• Listed entries:
——

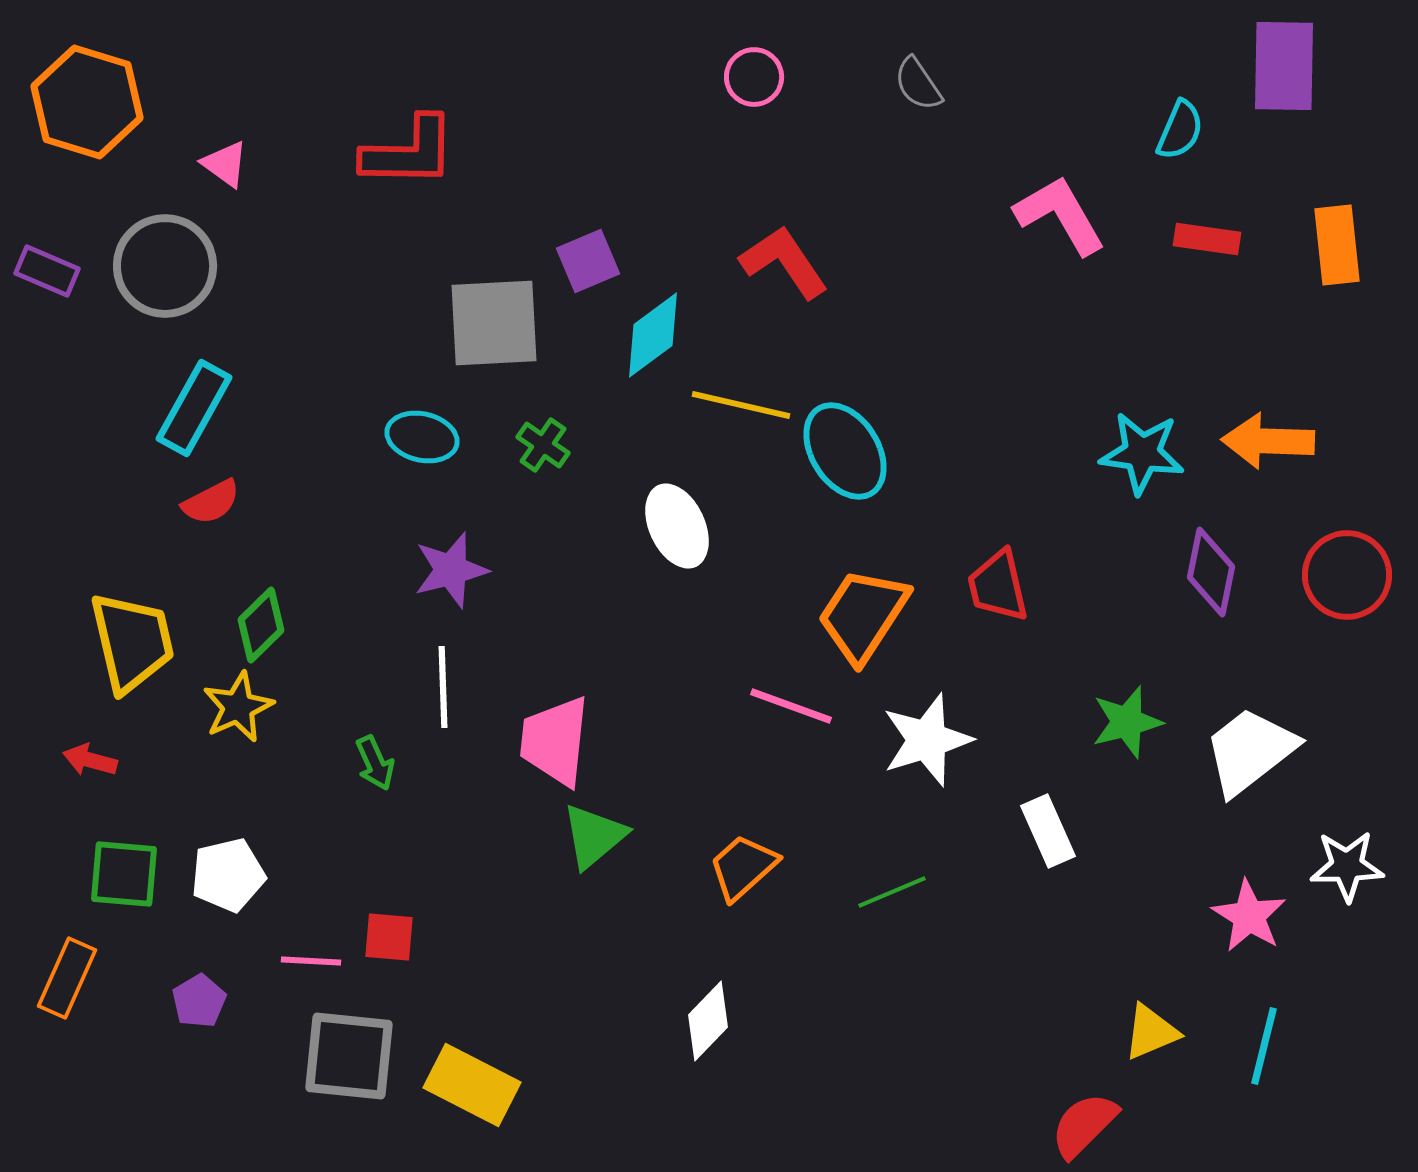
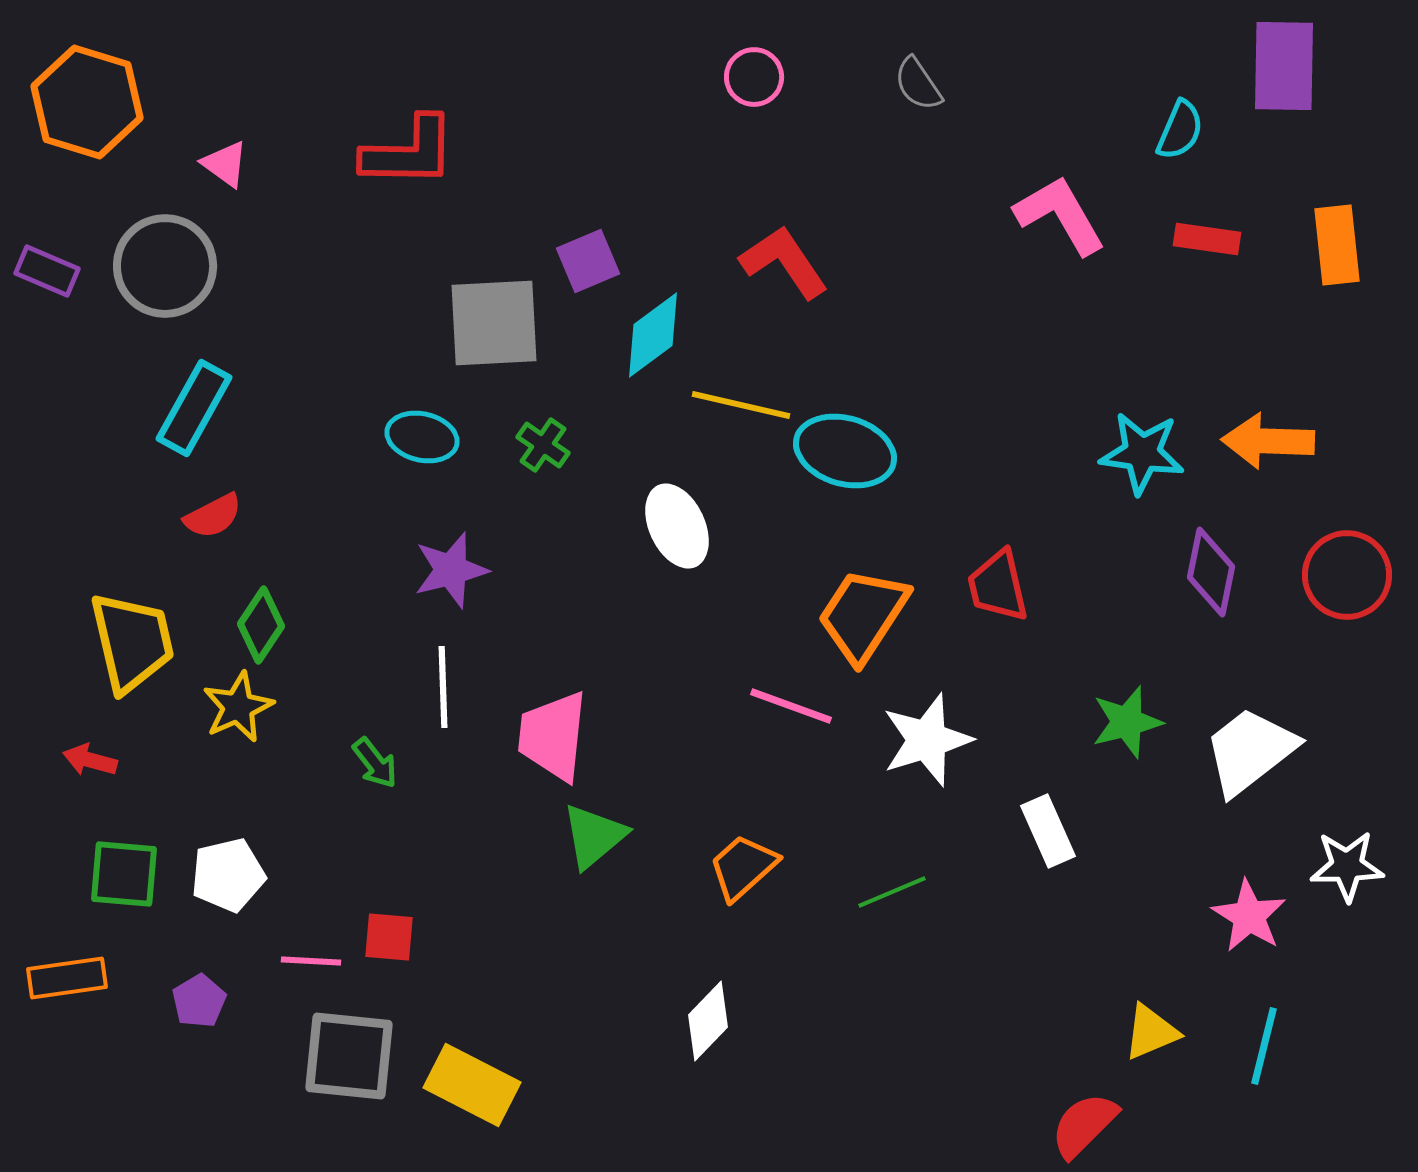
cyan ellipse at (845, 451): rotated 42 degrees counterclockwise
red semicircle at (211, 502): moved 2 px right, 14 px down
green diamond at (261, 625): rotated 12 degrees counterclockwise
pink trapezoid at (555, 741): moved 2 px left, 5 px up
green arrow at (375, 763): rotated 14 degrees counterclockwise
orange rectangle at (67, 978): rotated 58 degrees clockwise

——

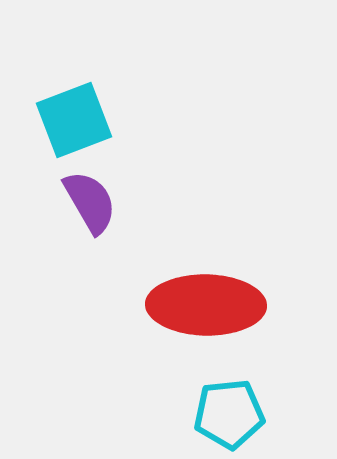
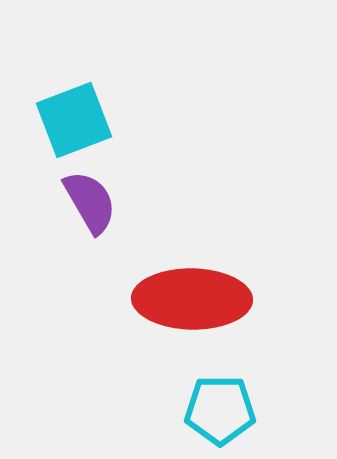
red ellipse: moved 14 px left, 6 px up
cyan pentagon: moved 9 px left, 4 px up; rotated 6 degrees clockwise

——

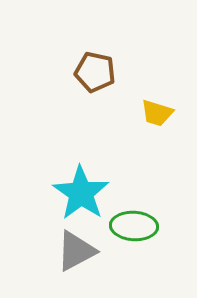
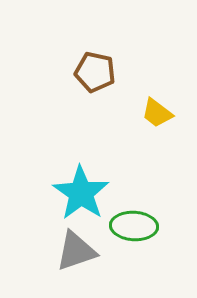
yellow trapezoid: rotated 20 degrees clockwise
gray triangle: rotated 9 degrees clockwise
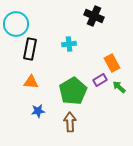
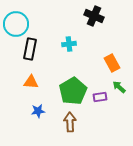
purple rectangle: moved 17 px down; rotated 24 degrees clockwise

——

• Task goal: Whenever a line of the records holds the string "ellipse", pick it out and copy it.

• Answer to this problem:
cyan ellipse at (845, 451): rotated 42 degrees counterclockwise
red ellipse: moved 14 px left, 6 px up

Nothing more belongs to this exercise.